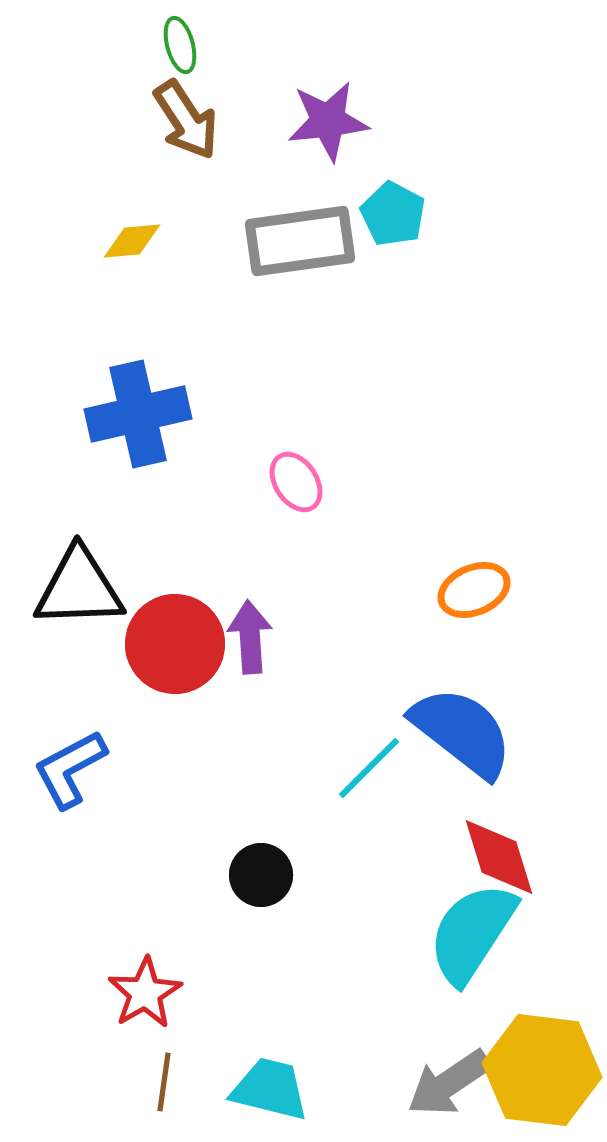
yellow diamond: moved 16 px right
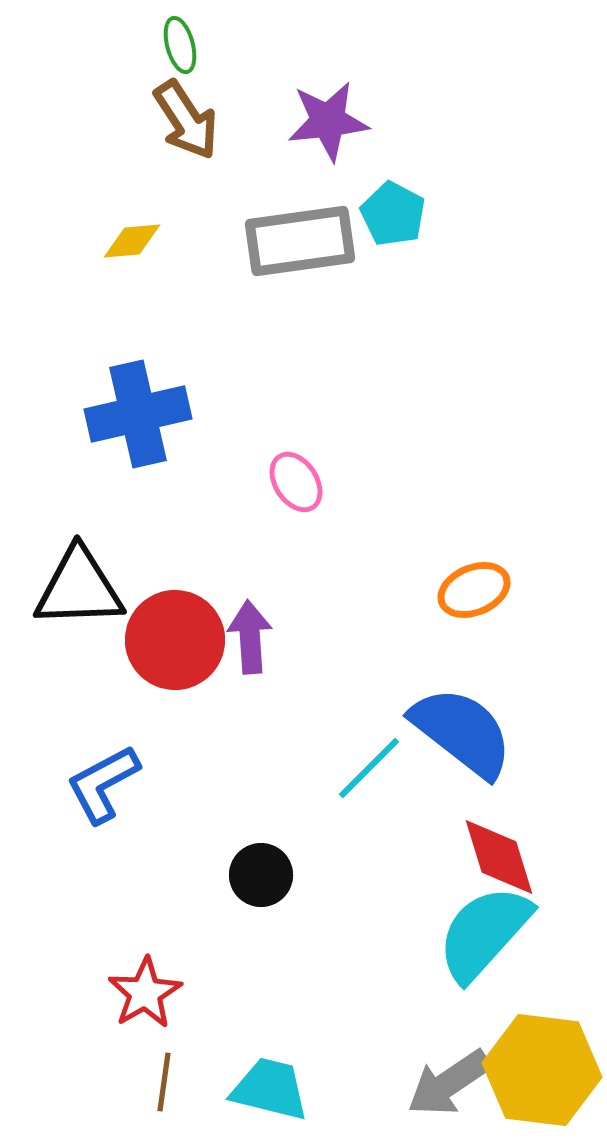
red circle: moved 4 px up
blue L-shape: moved 33 px right, 15 px down
cyan semicircle: moved 12 px right; rotated 9 degrees clockwise
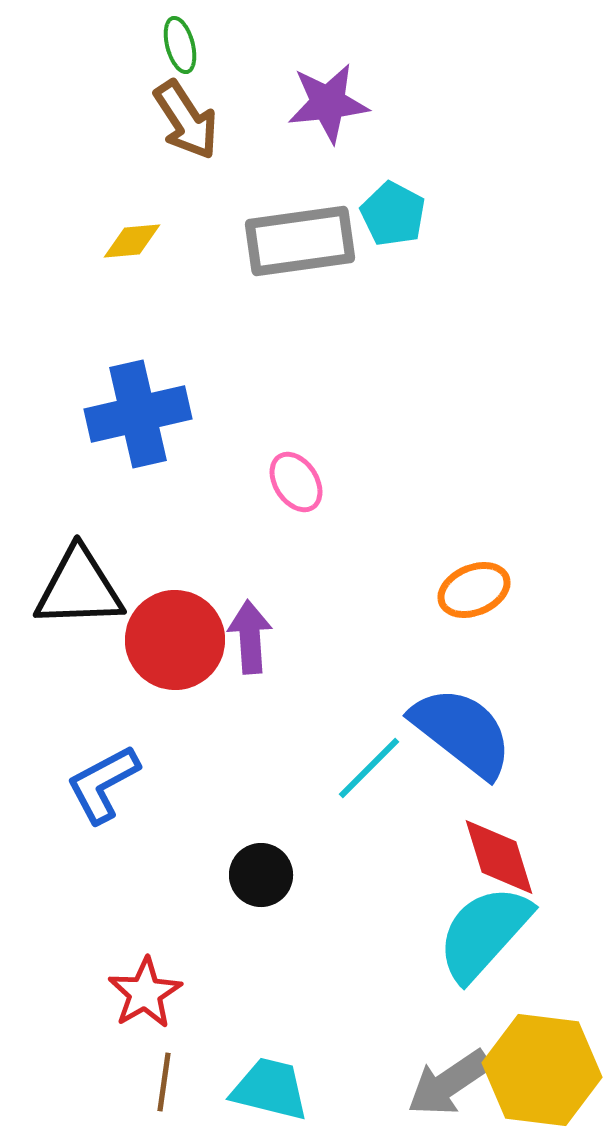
purple star: moved 18 px up
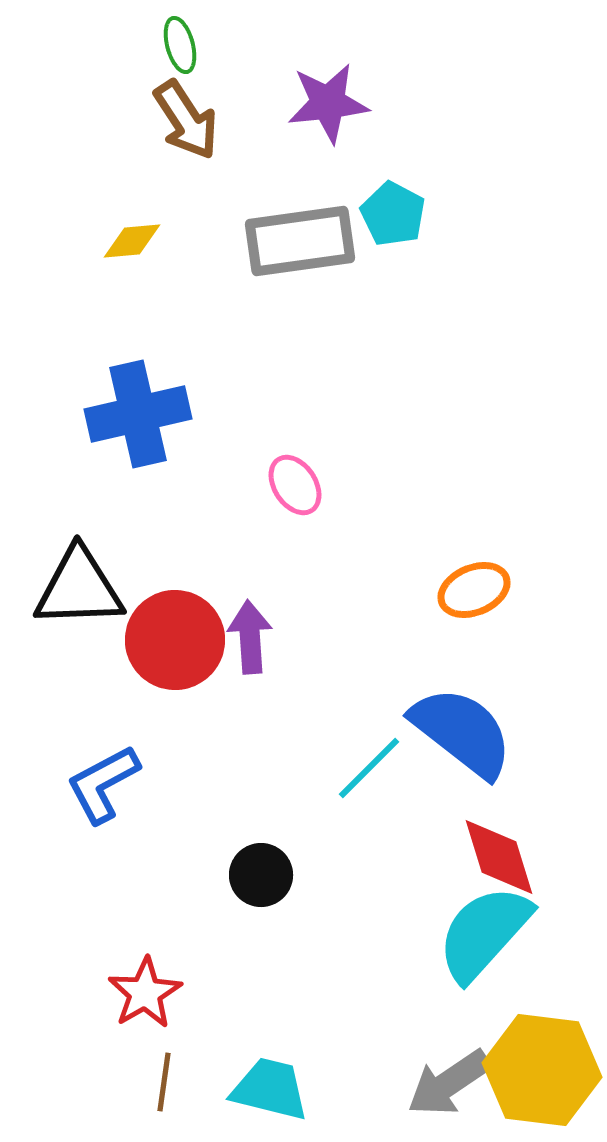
pink ellipse: moved 1 px left, 3 px down
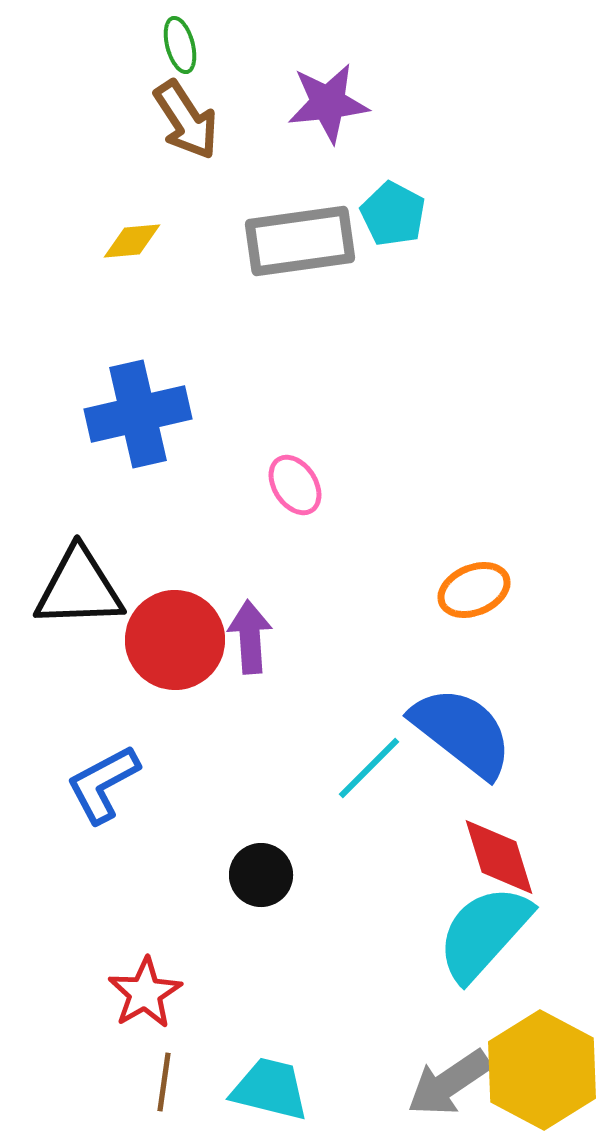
yellow hexagon: rotated 21 degrees clockwise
□ □ □
**Aim of the task:** Retype the lines of the records from the line containing "red circle: moved 4 px up" through the end of the records, leaving the pictures out of your answer.

**Exercise solution:**
red circle: moved 4 px up
blue L-shape: moved 33 px right, 15 px down
cyan semicircle: moved 12 px right; rotated 9 degrees clockwise
purple star: moved 18 px up
pink ellipse: moved 1 px left, 3 px down
yellow hexagon: rotated 21 degrees clockwise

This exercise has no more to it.